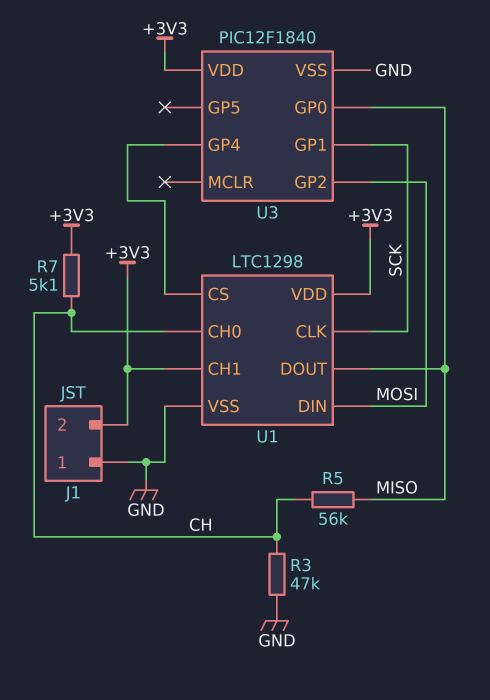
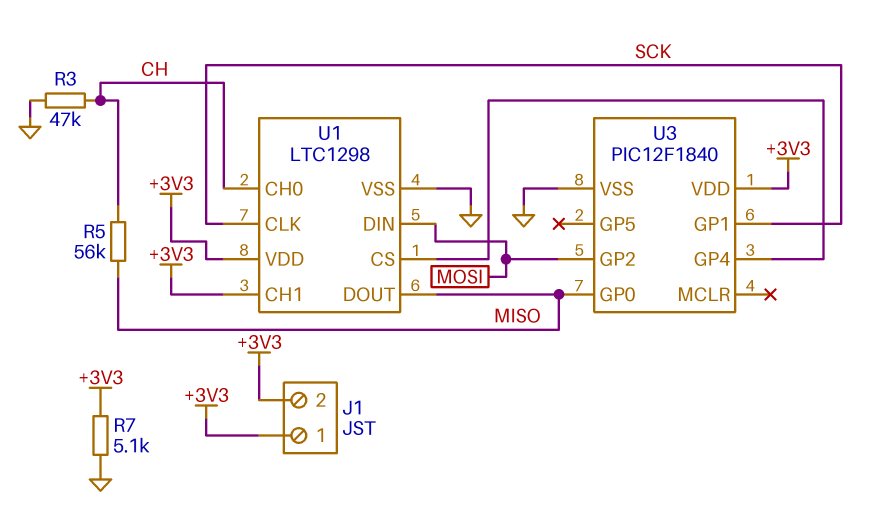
J1 pin 1: GND -> +3V3
R7: 5.1k (+3V3, CH) -> 5.1k (+3V3, GND)

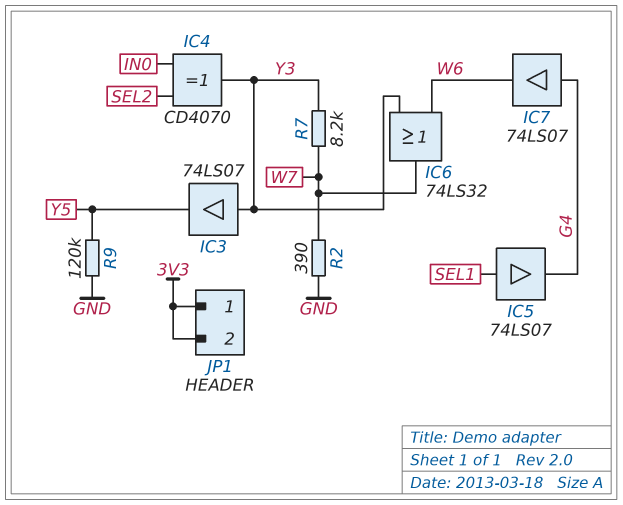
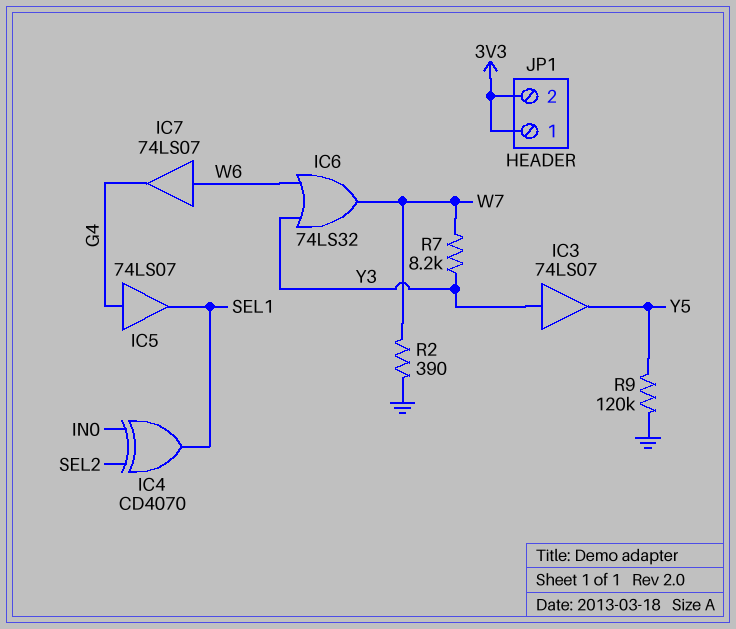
IC4: XOR CD4070 (in IN0, in SEL2, out Y3) -> XOR CD4070 (in IN0, in SEL2, out SEL1)
IC5: buffer 74LS07 (in SEL1, out G4) -> buffer 74LS07 (in G4, out SEL1)
IC7: buffer 74LS07 (in G4, out W6) -> buffer 74LS07 (in W6, out G4)

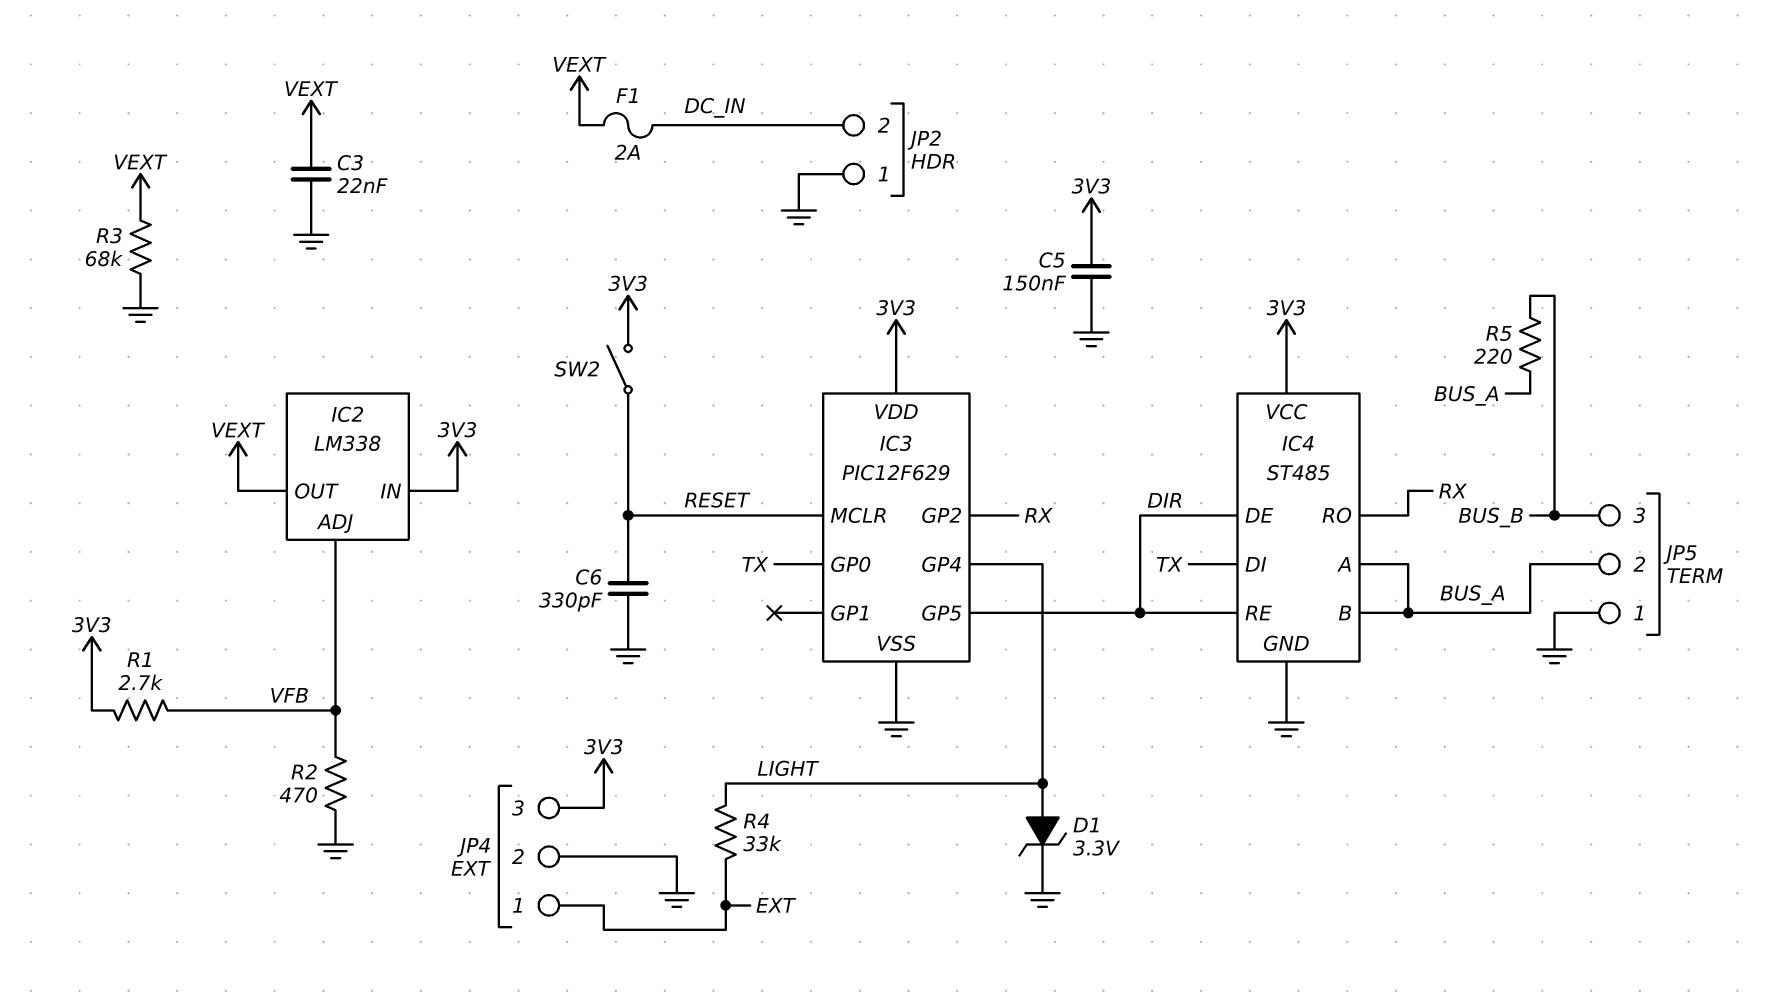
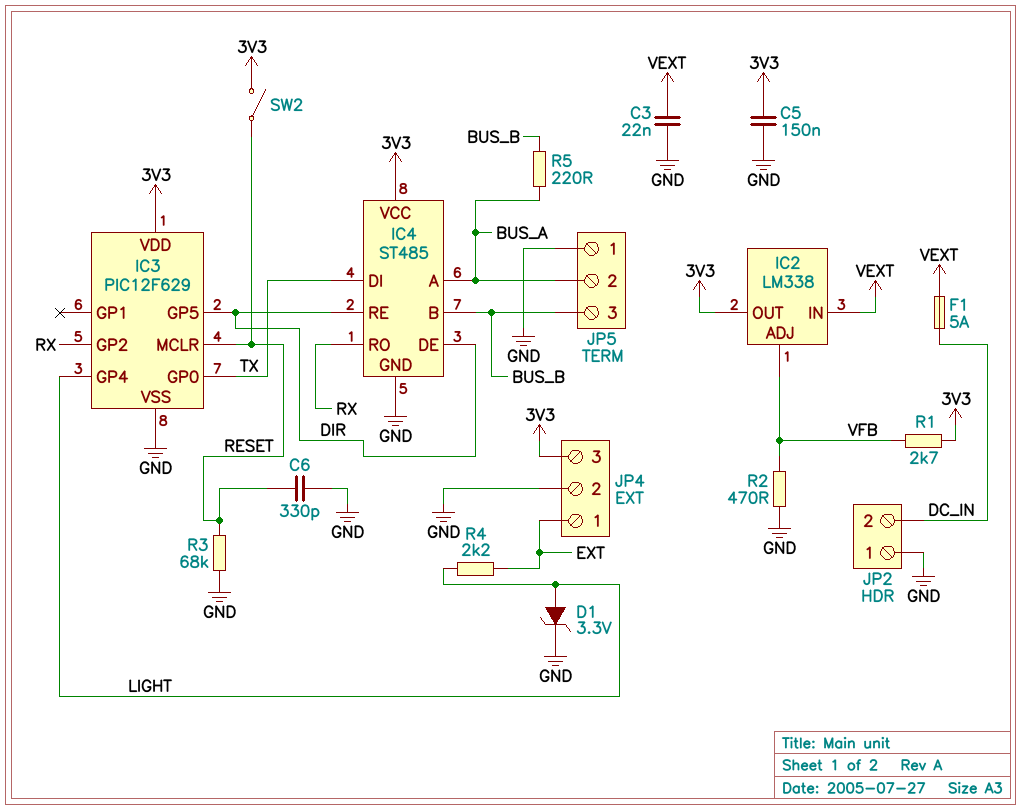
F1: 2A (DC_IN, VEXT) -> 5A (DC_IN, VEXT)
IC2 pin IN: 3V3 -> VEXT
IC2 pin OUT: VEXT -> 3V3
IC4 pin B: BUS_A -> BUS_B
R3: 68k (GND, VEXT) -> 68k (GND, RESET)
R4: 33k (EXT, LIGHT) -> 2.2k (EXT, LIGHT)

■ Problem requirements:
What is needed is an exact copy of the lines from the one containing "IC7: buffer 74LS07" through the last line of the records, with every picture left out.

■ Your solution:
IC7: buffer 74LS07 (in G4, out W6) -> buffer 74LS07 (in W6, out G4)

F1: 2A (DC_IN, VEXT) -> 5A (DC_IN, VEXT)
IC2 pin IN: 3V3 -> VEXT
IC2 pin OUT: VEXT -> 3V3
IC4 pin B: BUS_A -> BUS_B
R3: 68k (GND, VEXT) -> 68k (GND, RESET)
R4: 33k (EXT, LIGHT) -> 2.2k (EXT, LIGHT)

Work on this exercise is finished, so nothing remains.